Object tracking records

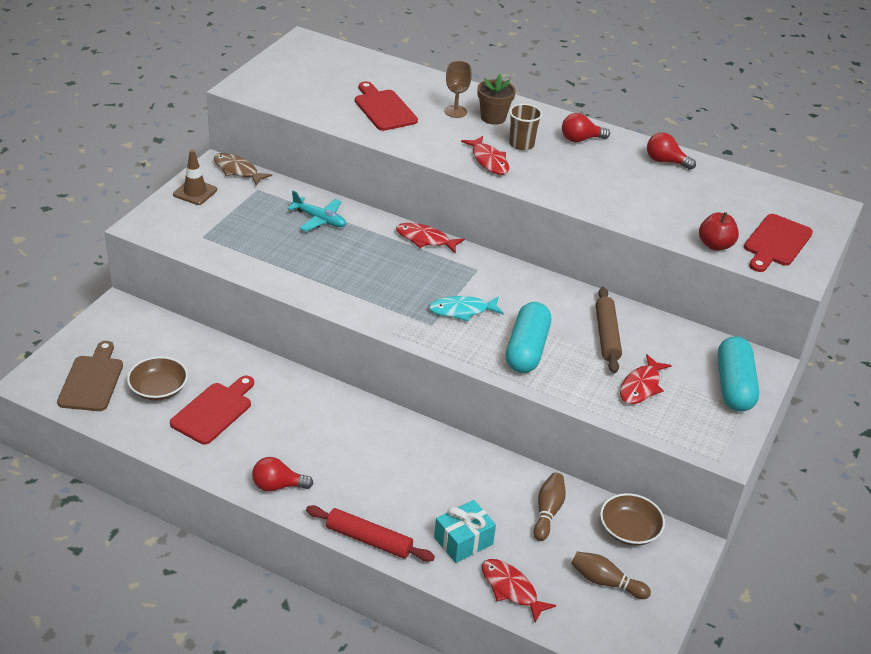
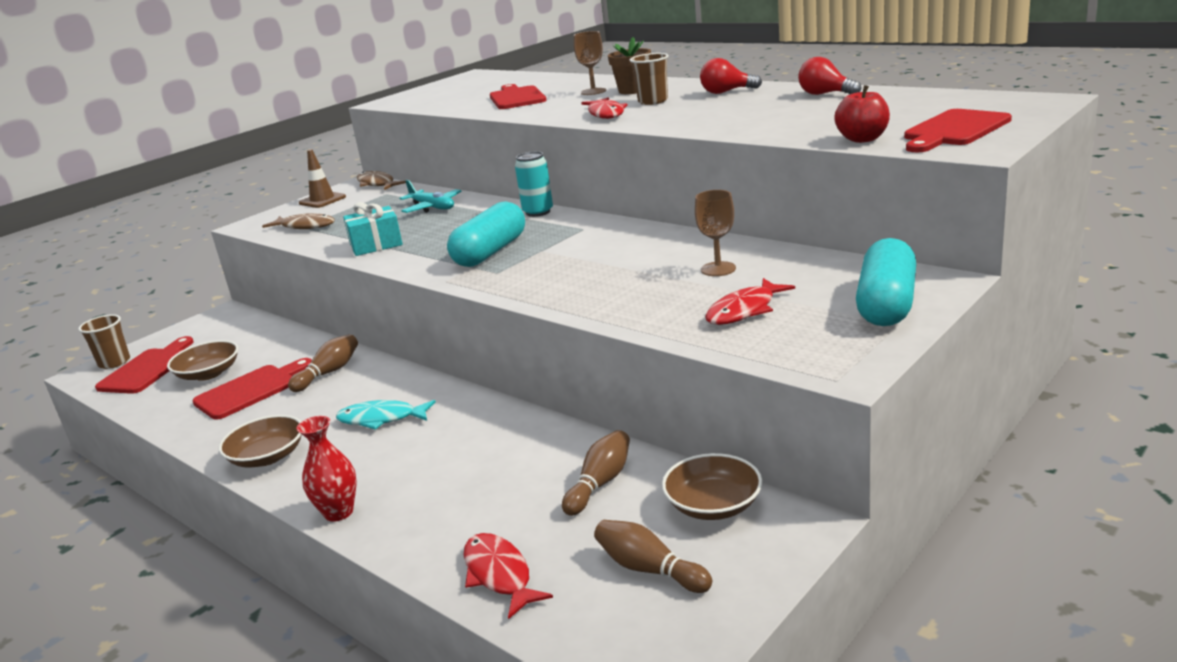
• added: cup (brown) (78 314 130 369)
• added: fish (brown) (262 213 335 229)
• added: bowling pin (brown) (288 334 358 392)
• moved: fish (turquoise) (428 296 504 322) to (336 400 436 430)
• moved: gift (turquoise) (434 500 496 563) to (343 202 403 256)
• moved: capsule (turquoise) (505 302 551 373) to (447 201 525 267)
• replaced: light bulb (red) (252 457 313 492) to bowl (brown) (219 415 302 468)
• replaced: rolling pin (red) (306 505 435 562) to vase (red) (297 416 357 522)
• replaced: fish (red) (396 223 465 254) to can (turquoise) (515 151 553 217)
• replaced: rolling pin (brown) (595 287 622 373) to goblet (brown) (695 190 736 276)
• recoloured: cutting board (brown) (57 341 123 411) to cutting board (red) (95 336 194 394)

== TASK STATEMENT ==
Could you set down every entry above exactly as it stands, with no images?

== TASK RESPONSE ==
• added: cup (brown) (78 314 130 369)
• added: fish (brown) (262 213 335 229)
• added: bowling pin (brown) (288 334 358 392)
• moved: fish (turquoise) (428 296 504 322) to (336 400 436 430)
• moved: gift (turquoise) (434 500 496 563) to (343 202 403 256)
• moved: capsule (turquoise) (505 302 551 373) to (447 201 525 267)
• replaced: light bulb (red) (252 457 313 492) to bowl (brown) (219 415 302 468)
• replaced: rolling pin (red) (306 505 435 562) to vase (red) (297 416 357 522)
• replaced: fish (red) (396 223 465 254) to can (turquoise) (515 151 553 217)
• replaced: rolling pin (brown) (595 287 622 373) to goblet (brown) (695 190 736 276)
• recoloured: cutting board (brown) (57 341 123 411) to cutting board (red) (95 336 194 394)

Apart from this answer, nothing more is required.